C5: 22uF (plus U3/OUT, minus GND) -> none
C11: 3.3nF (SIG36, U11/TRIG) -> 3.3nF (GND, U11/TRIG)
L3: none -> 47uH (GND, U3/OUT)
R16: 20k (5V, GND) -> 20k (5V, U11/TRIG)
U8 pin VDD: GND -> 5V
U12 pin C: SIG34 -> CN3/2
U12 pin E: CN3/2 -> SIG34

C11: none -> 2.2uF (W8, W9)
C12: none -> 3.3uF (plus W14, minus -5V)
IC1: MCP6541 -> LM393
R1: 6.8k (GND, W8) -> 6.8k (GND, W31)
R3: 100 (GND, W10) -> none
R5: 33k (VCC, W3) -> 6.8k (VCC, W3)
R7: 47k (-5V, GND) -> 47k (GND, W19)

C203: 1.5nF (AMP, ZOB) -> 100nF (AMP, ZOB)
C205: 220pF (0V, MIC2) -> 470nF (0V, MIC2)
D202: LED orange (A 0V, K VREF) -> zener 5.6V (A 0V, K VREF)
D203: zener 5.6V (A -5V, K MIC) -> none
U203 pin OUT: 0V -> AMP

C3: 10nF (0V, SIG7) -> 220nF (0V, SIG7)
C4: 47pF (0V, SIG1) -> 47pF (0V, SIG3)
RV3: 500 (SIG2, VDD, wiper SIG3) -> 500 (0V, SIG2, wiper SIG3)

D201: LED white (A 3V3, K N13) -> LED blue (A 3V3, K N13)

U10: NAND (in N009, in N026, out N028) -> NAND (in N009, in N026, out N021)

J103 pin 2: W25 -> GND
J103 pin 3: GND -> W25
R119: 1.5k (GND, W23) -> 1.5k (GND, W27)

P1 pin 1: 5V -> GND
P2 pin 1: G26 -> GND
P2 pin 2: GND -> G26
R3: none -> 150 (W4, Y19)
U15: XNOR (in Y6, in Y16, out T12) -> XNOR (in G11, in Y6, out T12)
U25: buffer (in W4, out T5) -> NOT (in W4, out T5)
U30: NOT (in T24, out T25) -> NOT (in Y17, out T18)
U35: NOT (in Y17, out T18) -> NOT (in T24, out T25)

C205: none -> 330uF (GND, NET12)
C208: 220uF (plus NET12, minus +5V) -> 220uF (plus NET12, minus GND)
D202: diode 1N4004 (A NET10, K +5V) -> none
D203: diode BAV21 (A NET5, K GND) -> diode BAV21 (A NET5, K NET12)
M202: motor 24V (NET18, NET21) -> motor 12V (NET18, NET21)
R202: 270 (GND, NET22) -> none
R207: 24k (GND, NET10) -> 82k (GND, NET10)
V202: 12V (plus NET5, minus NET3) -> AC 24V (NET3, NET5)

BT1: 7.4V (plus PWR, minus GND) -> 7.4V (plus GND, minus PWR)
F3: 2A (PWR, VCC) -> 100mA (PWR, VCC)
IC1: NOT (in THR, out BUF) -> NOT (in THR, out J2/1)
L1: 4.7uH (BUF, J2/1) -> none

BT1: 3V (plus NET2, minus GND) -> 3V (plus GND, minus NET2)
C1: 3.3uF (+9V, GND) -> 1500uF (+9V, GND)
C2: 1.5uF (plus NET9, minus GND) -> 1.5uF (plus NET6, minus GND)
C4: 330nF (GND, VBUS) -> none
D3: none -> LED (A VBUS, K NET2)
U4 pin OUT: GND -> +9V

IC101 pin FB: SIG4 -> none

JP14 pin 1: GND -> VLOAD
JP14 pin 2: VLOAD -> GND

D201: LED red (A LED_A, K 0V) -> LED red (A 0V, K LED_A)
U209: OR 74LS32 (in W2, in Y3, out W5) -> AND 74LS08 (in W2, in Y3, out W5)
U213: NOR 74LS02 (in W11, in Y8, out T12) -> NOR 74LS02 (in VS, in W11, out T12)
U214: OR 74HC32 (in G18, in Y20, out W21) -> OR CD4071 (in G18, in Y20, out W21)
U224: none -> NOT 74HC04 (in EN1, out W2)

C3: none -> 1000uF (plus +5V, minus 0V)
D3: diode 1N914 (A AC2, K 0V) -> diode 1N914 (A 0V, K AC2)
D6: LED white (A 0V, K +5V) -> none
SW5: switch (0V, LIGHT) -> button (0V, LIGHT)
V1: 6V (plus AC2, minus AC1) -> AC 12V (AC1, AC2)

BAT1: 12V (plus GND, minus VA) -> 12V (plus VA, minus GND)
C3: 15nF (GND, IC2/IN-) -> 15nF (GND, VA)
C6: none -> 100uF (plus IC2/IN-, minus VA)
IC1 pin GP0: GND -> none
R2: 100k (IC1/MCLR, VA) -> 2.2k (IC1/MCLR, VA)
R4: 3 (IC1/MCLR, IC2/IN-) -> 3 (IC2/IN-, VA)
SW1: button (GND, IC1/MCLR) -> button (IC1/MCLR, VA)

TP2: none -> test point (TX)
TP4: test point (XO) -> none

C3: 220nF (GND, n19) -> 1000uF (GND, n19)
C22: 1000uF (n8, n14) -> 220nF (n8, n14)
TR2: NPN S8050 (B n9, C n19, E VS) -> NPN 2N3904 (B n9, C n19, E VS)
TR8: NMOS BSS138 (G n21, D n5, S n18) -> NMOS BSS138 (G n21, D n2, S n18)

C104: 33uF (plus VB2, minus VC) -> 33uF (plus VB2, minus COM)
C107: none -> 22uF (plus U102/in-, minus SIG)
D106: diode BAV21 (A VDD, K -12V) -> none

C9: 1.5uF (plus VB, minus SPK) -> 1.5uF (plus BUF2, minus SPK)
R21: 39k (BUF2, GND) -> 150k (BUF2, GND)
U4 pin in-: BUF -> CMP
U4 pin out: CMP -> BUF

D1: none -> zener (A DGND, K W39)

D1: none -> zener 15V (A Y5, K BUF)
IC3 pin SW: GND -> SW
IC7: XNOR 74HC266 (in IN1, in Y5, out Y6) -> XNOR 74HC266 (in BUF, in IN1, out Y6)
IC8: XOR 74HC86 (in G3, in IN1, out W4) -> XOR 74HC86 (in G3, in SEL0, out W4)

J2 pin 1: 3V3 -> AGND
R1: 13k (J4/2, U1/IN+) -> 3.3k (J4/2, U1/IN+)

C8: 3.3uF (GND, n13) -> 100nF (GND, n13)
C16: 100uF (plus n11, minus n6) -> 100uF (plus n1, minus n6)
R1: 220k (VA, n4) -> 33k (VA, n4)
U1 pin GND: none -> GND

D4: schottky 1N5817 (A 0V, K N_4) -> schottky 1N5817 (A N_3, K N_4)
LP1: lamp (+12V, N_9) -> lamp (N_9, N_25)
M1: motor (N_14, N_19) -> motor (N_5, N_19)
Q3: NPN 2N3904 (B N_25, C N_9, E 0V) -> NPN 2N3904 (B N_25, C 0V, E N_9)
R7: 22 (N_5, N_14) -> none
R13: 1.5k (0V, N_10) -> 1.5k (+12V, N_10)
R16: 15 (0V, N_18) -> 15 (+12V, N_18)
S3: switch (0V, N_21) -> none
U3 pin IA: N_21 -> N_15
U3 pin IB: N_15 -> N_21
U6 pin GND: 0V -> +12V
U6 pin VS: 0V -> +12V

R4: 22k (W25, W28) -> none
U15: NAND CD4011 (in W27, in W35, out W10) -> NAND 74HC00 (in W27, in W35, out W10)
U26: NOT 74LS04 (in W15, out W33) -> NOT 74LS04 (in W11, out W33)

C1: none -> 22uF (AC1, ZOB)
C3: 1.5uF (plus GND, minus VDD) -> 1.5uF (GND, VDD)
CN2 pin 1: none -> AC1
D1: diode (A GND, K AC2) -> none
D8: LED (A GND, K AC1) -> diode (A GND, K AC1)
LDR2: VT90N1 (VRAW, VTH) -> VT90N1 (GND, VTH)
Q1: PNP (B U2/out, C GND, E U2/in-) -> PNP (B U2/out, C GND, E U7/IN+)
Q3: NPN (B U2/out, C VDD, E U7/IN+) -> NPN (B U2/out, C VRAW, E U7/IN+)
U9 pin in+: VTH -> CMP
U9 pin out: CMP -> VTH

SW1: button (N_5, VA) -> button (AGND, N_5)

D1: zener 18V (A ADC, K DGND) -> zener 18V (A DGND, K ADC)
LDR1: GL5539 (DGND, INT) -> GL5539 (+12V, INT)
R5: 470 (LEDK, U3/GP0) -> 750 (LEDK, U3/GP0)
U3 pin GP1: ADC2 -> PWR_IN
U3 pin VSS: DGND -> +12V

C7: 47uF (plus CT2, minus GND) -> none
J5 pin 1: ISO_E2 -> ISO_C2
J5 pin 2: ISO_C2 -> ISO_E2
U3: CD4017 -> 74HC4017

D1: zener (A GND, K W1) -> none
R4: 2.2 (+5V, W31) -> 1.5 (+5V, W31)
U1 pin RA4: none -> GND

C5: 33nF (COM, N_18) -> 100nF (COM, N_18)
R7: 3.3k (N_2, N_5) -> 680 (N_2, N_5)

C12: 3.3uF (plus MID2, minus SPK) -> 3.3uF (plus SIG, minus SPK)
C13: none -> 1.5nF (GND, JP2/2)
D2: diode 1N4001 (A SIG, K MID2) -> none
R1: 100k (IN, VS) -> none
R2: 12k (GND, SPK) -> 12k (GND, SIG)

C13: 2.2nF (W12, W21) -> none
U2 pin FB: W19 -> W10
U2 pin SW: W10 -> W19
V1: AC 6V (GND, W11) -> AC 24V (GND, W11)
|---|
* **To do**
Can you repeat, word for word, every line above from the one containing "R5: 33k (VCC, W3) -> 6.8k (VCC, W3)" down to the one containing "L1: 4.7uH (BUF, J2/1) -> none", including both?

* **Task output**
R5: 33k (VCC, W3) -> 6.8k (VCC, W3)
R7: 47k (-5V, GND) -> 47k (GND, W19)

C203: 1.5nF (AMP, ZOB) -> 100nF (AMP, ZOB)
C205: 220pF (0V, MIC2) -> 470nF (0V, MIC2)
D202: LED orange (A 0V, K VREF) -> zener 5.6V (A 0V, K VREF)
D203: zener 5.6V (A -5V, K MIC) -> none
U203 pin OUT: 0V -> AMP

C3: 10nF (0V, SIG7) -> 220nF (0V, SIG7)
C4: 47pF (0V, SIG1) -> 47pF (0V, SIG3)
RV3: 500 (SIG2, VDD, wiper SIG3) -> 500 (0V, SIG2, wiper SIG3)

D201: LED white (A 3V3, K N13) -> LED blue (A 3V3, K N13)

U10: NAND (in N009, in N026, out N028) -> NAND (in N009, in N026, out N021)

J103 pin 2: W25 -> GND
J103 pin 3: GND -> W25
R119: 1.5k (GND, W23) -> 1.5k (GND, W27)

P1 pin 1: 5V -> GND
P2 pin 1: G26 -> GND
P2 pin 2: GND -> G26
R3: none -> 150 (W4, Y19)
U15: XNOR (in Y6, in Y16, out T12) -> XNOR (in G11, in Y6, out T12)
U25: buffer (in W4, out T5) -> NOT (in W4, out T5)
U30: NOT (in T24, out T25) -> NOT (in Y17, out T18)
U35: NOT (in Y17, out T18) -> NOT (in T24, out T25)

C205: none -> 330uF (GND, NET12)
C208: 220uF (plus NET12, minus +5V) -> 220uF (plus NET12, minus GND)
D202: diode 1N4004 (A NET10, K +5V) -> none
D203: diode BAV21 (A NET5, K GND) -> diode BAV21 (A NET5, K NET12)
M202: motor 24V (NET18, NET21) -> motor 12V (NET18, NET21)
R202: 270 (GND, NET22) -> none
R207: 24k (GND, NET10) -> 82k (GND, NET10)
V202: 12V (plus NET5, minus NET3) -> AC 24V (NET3, NET5)

BT1: 7.4V (plus PWR, minus GND) -> 7.4V (plus GND, minus PWR)
F3: 2A (PWR, VCC) -> 100mA (PWR, VCC)
IC1: NOT (in THR, out BUF) -> NOT (in THR, out J2/1)
L1: 4.7uH (BUF, J2/1) -> none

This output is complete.